--- Assignment ---
Go through the material below and copy each line exactly.

---------- Input for this task

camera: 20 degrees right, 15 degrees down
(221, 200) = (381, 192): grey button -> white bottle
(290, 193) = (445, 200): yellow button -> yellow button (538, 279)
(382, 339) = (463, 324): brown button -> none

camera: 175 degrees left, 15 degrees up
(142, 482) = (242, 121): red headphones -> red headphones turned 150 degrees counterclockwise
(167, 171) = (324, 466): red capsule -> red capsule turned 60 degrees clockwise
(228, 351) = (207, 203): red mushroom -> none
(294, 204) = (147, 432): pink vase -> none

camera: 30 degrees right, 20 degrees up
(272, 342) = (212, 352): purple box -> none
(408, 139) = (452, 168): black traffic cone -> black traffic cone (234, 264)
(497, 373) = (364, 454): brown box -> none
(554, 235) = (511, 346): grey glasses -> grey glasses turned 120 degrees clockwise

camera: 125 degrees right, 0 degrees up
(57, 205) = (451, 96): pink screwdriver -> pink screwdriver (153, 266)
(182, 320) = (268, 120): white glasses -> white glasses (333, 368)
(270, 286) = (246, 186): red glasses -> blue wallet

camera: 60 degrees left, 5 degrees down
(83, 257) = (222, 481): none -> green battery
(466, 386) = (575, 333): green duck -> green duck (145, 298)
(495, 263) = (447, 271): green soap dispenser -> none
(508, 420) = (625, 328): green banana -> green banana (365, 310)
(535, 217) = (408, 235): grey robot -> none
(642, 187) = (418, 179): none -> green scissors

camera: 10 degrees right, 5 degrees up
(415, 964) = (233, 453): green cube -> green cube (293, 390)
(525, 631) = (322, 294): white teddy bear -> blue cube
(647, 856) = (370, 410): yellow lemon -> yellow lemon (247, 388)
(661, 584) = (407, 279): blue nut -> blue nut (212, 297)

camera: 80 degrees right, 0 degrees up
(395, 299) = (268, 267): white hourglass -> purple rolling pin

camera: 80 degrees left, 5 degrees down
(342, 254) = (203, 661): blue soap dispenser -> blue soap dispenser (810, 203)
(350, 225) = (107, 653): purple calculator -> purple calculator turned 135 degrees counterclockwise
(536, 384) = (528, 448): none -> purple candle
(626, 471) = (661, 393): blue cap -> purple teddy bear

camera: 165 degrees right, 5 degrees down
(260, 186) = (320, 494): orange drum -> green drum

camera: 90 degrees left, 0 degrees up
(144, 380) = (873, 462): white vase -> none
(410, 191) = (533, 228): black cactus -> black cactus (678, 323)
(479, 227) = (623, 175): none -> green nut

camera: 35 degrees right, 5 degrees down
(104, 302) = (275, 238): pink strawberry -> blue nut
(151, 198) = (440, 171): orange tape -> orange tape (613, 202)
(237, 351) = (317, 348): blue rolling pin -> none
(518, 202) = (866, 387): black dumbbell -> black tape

--------------------

--- Problem solution ---
camera: 20 degrees right, 15 degrees down
(221, 200) = (381, 192): grey button -> white bottle
(290, 193) = (445, 200): yellow button -> yellow button (538, 279)
(382, 339) = (463, 324): brown button -> none

camera: 175 degrees left, 15 degrees up
(142, 482) = (242, 121): red headphones -> red headphones turned 150 degrees counterclockwise
(167, 171) = (324, 466): red capsule -> red capsule turned 60 degrees clockwise
(228, 351) = (207, 203): red mushroom -> none
(294, 204) = (147, 432): pink vase -> none

camera: 30 degrees right, 20 degrees up
(272, 342) = (212, 352): purple box -> none
(408, 139) = (452, 168): black traffic cone -> black traffic cone (234, 264)
(497, 373) = (364, 454): brown box -> none
(554, 235) = (511, 346): grey glasses -> grey glasses turned 120 degrees clockwise

camera: 125 degrees right, 0 degrees up
(57, 205) = (451, 96): pink screwdriver -> pink screwdriver (153, 266)
(182, 320) = (268, 120): white glasses -> white glasses (333, 368)
(270, 286) = (246, 186): red glasses -> blue wallet

camera: 60 degrees left, 5 degrees down
(83, 257) = (222, 481): none -> green battery
(466, 386) = (575, 333): green duck -> green duck (145, 298)
(495, 263) = (447, 271): green soap dispenser -> none
(508, 420) = (625, 328): green banana -> green banana (365, 310)
(535, 217) = (408, 235): grey robot -> none
(642, 187) = (418, 179): none -> green scissors

camera: 10 degrees right, 5 degrees up
(415, 964) = (233, 453): green cube -> green cube (293, 390)
(525, 631) = (322, 294): white teddy bear -> blue cube
(647, 856) = (370, 410): yellow lemon -> yellow lemon (247, 388)
(661, 584) = (407, 279): blue nut -> blue nut (212, 297)

camera: 80 degrees right, 0 degrees up
(395, 299) = (268, 267): white hourglass -> purple rolling pin

camera: 80 degrees left, 5 degrees down
(342, 254) = (203, 661): blue soap dispenser -> blue soap dispenser (810, 203)
(350, 225) = (107, 653): purple calculator -> purple calculator turned 135 degrees counterclockwise
(536, 384) = (528, 448): none -> purple candle
(626, 471) = (661, 393): blue cap -> purple teddy bear

camera: 165 degrees right, 5 degrees down
(260, 186) = (320, 494): orange drum -> green drum

camera: 90 degrees left, 0 degrees up
(144, 380) = (873, 462): white vase -> none
(410, 191) = (533, 228): black cactus -> black cactus (678, 323)
(479, 227) = (623, 175): none -> green nut

camera: 35 degrees right, 5 degrees down
(104, 302) = (275, 238): pink strawberry -> blue nut
(151, 198) = (440, 171): orange tape -> orange tape (613, 202)
(237, 351) = (317, 348): blue rolling pin -> none
(518, 202) = (866, 387): black dumbbell -> black tape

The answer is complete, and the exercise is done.